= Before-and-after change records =
====

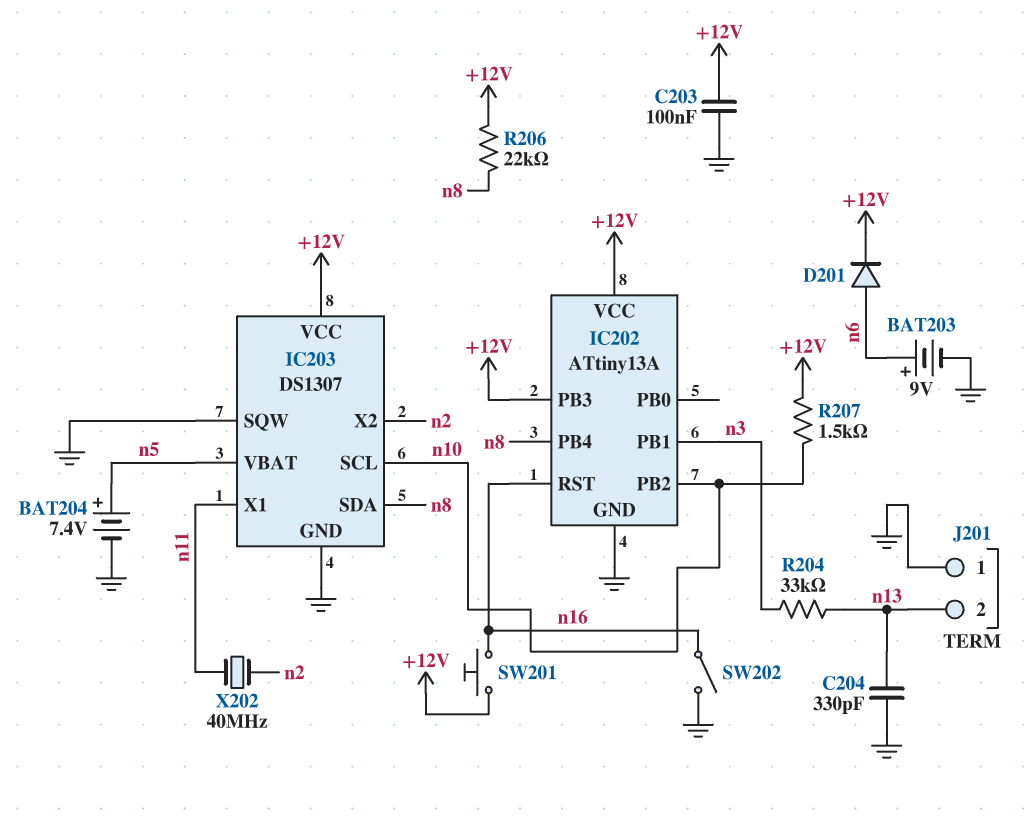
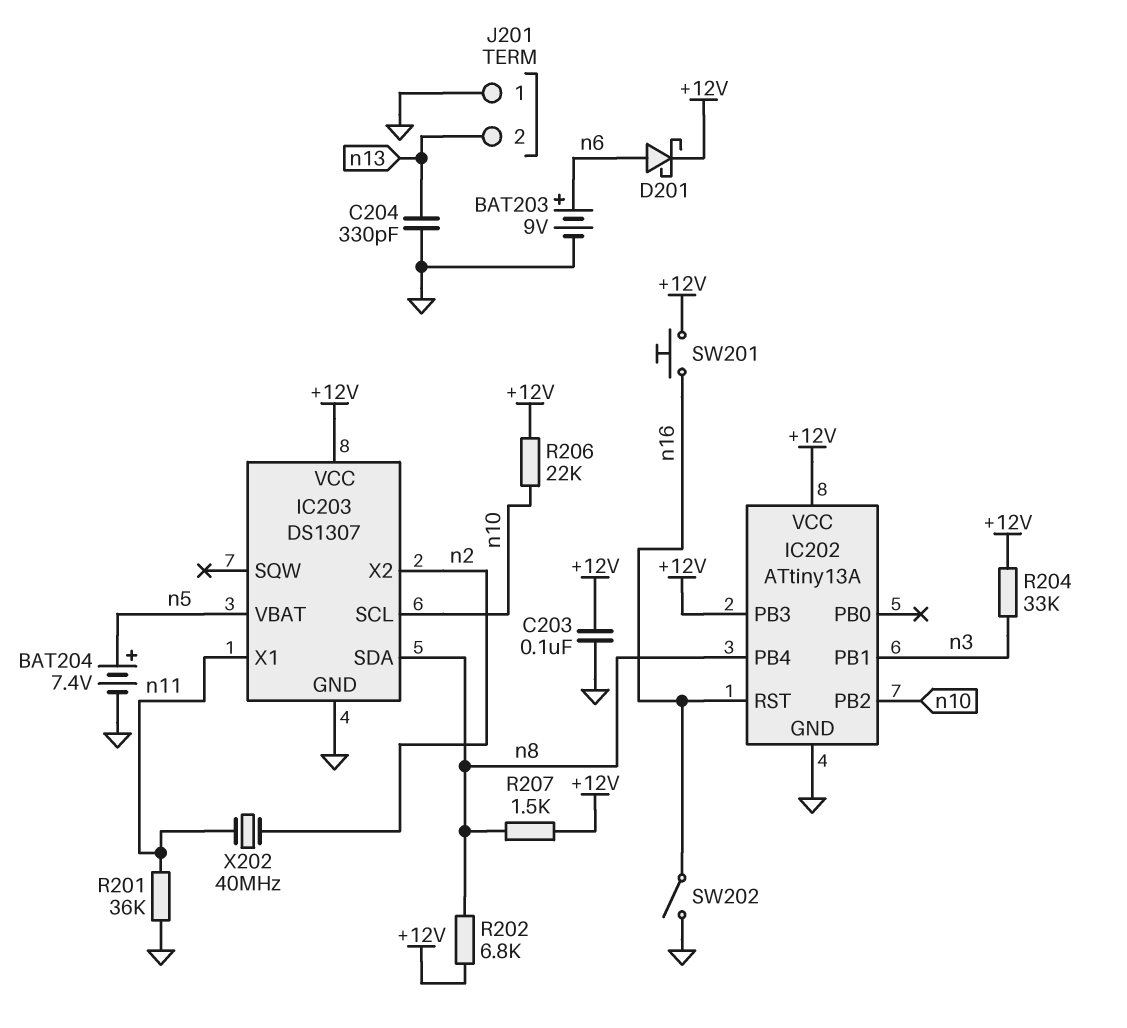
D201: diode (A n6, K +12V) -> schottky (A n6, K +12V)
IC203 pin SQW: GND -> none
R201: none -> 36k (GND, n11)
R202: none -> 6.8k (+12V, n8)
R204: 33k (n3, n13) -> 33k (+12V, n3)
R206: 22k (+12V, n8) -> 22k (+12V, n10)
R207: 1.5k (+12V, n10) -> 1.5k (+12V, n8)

====

= What is expected =
In the records above, how many lines hold the string "none"? Only the number should be given.

= Solution =
3